- _TASK MATERIAL_:
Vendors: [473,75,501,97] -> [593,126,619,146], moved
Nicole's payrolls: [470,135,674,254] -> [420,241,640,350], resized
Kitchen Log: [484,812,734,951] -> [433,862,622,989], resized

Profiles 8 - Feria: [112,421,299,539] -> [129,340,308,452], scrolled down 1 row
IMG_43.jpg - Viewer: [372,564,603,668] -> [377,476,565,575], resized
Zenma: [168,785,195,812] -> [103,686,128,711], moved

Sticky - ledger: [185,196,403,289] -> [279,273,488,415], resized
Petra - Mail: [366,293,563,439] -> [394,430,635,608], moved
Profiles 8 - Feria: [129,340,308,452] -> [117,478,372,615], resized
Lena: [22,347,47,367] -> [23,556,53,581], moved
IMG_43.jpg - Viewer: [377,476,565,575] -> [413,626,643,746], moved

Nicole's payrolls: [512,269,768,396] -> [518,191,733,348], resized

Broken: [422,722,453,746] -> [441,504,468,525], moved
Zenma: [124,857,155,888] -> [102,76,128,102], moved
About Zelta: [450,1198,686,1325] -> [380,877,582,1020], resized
* * *
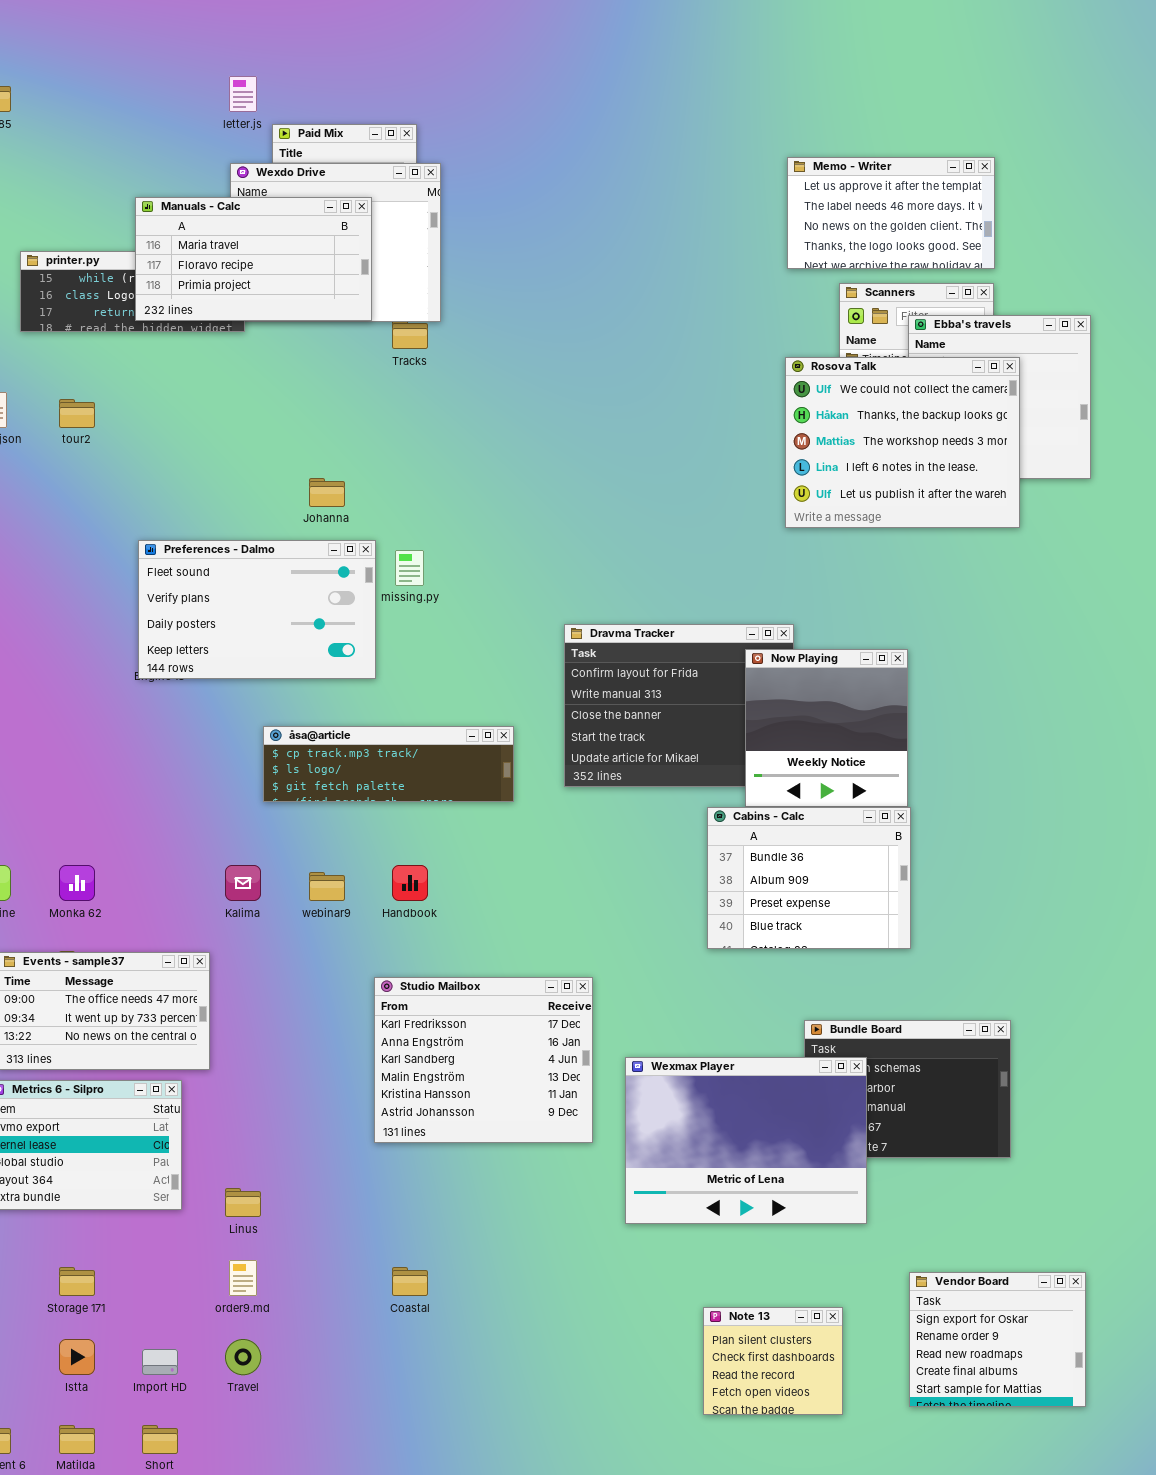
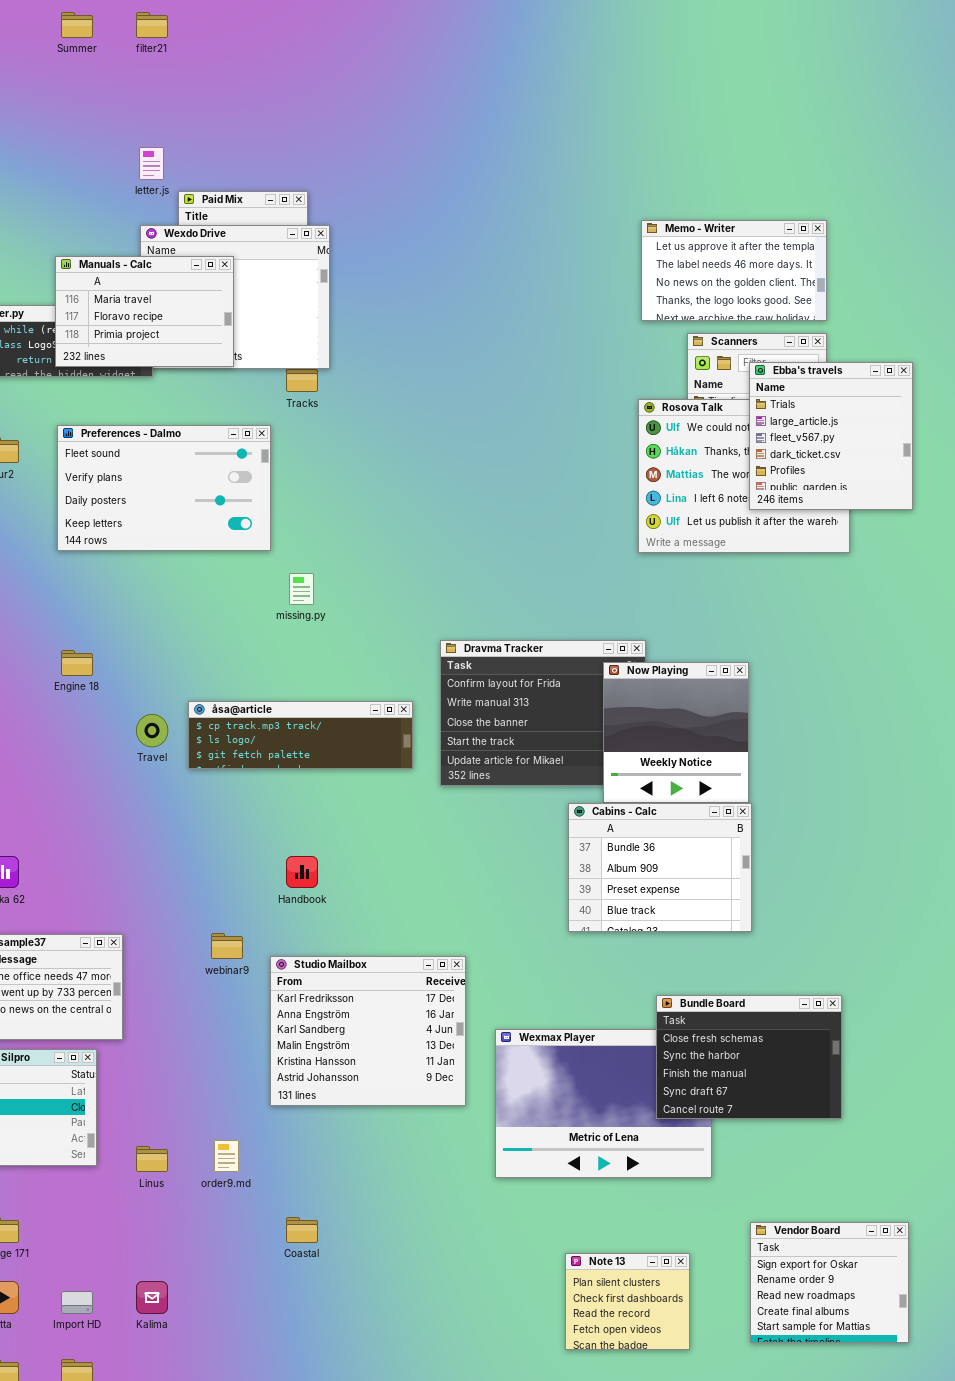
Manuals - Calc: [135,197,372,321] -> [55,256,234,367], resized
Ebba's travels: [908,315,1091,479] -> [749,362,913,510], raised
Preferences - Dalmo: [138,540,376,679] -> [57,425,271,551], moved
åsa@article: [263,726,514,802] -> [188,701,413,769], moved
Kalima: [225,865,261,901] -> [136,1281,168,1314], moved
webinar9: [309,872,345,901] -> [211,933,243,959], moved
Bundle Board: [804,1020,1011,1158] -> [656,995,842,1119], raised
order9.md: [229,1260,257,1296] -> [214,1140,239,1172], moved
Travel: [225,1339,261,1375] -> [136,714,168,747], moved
* * *
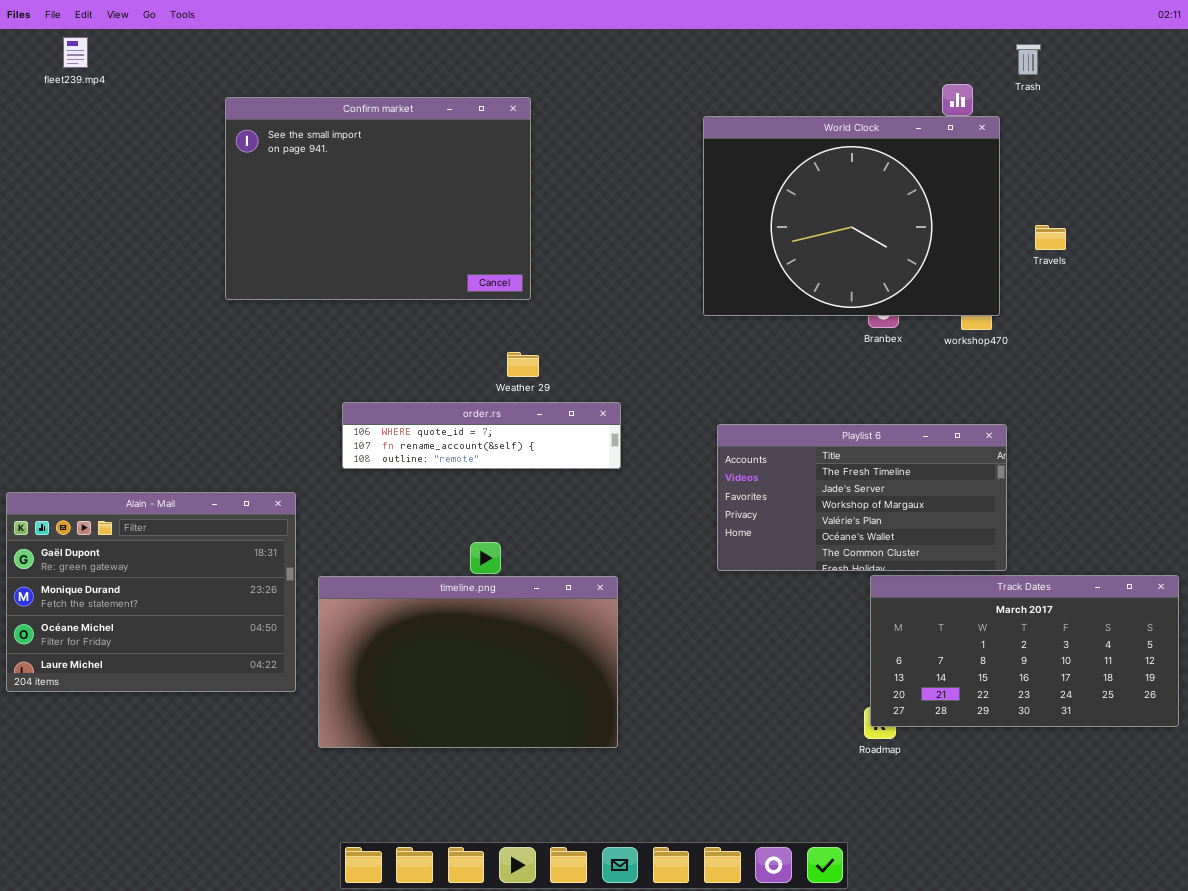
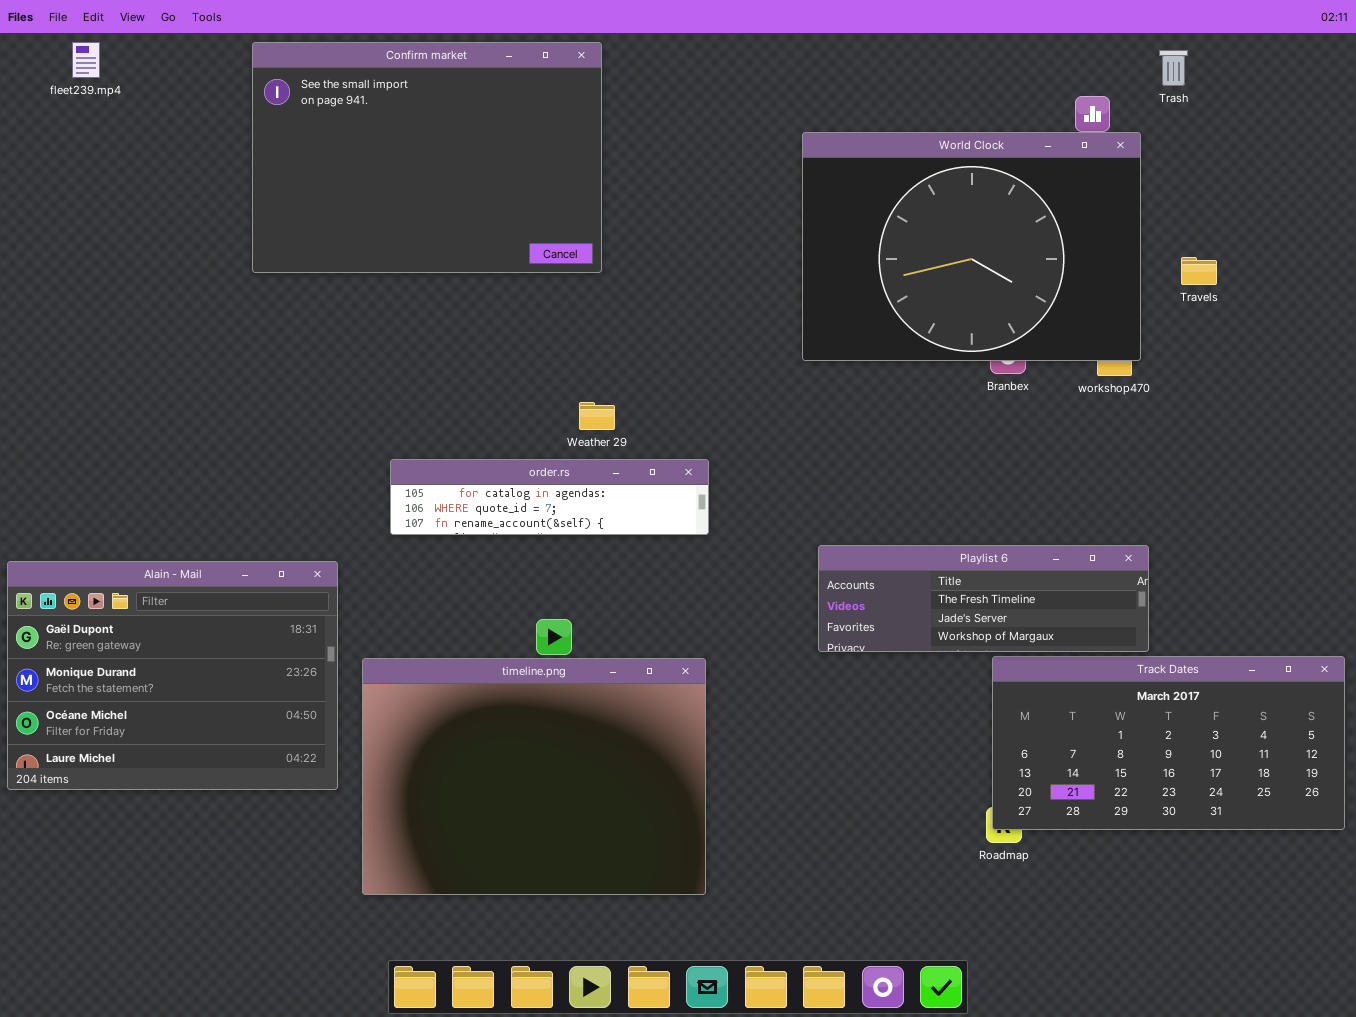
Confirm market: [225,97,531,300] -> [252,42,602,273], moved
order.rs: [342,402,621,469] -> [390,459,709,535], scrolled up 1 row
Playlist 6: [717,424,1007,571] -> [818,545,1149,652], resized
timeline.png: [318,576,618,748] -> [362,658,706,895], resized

- _DIRECTIONS FOR THIS TASK_: As the answer, set down only the lines from the data above between the one holding "Preferences - Dalmo: [138,540,376,679]" and the one holding "webinar9: [309,872,345,901] ->", inclusive, exactly as they read.

- _WRITTEN SOLUTION_:
Preferences - Dalmo: [138,540,376,679] -> [57,425,271,551], moved
åsa@article: [263,726,514,802] -> [188,701,413,769], moved
Kalima: [225,865,261,901] -> [136,1281,168,1314], moved
webinar9: [309,872,345,901] -> [211,933,243,959], moved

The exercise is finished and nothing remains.